◆ What to work on: Copy out every line of the entries below that contains the string "Trumpet", matching case exactly.

....

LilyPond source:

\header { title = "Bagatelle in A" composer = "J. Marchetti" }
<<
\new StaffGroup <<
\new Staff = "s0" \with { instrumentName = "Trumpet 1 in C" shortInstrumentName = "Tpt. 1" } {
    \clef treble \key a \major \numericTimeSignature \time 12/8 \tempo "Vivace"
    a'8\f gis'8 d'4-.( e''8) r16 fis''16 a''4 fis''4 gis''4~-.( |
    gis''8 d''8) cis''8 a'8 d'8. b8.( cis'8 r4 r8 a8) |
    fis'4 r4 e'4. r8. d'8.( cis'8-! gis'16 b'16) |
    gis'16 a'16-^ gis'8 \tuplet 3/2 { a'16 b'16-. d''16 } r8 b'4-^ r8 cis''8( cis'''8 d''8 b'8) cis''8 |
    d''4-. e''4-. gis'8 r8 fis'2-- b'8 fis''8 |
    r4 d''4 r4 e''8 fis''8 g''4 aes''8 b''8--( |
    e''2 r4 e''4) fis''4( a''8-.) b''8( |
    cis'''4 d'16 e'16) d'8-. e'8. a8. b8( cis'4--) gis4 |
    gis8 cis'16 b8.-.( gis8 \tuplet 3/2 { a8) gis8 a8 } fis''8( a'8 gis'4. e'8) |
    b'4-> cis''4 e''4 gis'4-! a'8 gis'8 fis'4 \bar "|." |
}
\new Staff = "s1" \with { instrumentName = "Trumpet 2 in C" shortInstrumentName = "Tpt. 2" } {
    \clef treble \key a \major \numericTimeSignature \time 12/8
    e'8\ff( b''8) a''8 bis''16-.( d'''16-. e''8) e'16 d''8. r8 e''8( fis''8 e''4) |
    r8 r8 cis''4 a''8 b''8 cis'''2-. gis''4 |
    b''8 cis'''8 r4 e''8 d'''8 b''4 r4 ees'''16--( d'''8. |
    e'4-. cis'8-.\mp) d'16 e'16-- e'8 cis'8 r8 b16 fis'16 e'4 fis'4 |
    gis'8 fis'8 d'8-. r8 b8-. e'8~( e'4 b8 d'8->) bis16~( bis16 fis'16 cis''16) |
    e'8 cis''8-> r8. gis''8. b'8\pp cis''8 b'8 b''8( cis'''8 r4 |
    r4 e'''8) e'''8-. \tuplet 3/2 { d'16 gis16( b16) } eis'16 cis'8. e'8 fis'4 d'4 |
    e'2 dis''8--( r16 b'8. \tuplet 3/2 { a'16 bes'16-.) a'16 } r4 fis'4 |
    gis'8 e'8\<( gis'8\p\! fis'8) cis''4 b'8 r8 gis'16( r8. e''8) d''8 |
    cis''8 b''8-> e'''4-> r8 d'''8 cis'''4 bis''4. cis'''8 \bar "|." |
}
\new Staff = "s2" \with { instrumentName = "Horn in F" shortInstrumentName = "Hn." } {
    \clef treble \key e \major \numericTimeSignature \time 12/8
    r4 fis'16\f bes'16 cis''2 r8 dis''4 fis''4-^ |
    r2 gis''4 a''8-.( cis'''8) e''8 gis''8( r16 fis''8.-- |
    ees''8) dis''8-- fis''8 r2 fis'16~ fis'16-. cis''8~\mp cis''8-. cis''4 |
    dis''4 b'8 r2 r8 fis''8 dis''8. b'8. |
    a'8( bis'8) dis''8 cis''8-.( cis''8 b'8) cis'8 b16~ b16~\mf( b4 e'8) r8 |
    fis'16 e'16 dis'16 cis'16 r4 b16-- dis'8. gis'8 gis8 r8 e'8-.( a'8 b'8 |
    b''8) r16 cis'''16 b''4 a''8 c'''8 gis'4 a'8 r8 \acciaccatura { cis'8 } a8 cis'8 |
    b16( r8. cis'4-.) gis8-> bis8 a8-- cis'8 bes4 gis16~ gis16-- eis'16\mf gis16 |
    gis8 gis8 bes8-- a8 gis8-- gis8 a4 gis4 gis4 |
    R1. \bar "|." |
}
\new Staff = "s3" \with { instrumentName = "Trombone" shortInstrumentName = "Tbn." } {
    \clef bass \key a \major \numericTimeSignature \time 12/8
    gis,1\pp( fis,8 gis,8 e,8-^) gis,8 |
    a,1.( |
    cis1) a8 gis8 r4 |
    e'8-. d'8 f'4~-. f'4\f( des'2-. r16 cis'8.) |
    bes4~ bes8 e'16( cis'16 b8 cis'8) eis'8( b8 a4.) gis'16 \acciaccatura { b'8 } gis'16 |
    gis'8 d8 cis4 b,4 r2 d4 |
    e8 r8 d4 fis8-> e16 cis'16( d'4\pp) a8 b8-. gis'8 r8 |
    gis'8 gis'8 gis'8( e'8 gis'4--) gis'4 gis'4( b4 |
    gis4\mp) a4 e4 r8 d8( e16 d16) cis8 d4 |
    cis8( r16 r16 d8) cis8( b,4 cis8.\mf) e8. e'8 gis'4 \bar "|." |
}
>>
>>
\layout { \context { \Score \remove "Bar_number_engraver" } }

....

◆ Answer to this task:
\new Staff = "s0" \with { instrumentName = "Trumpet 1 in C" shortInstrumentName = "Tpt. 1" } {
\new Staff = "s1" \with { instrumentName = "Trumpet 2 in C" shortInstrumentName = "Tpt. 2" } {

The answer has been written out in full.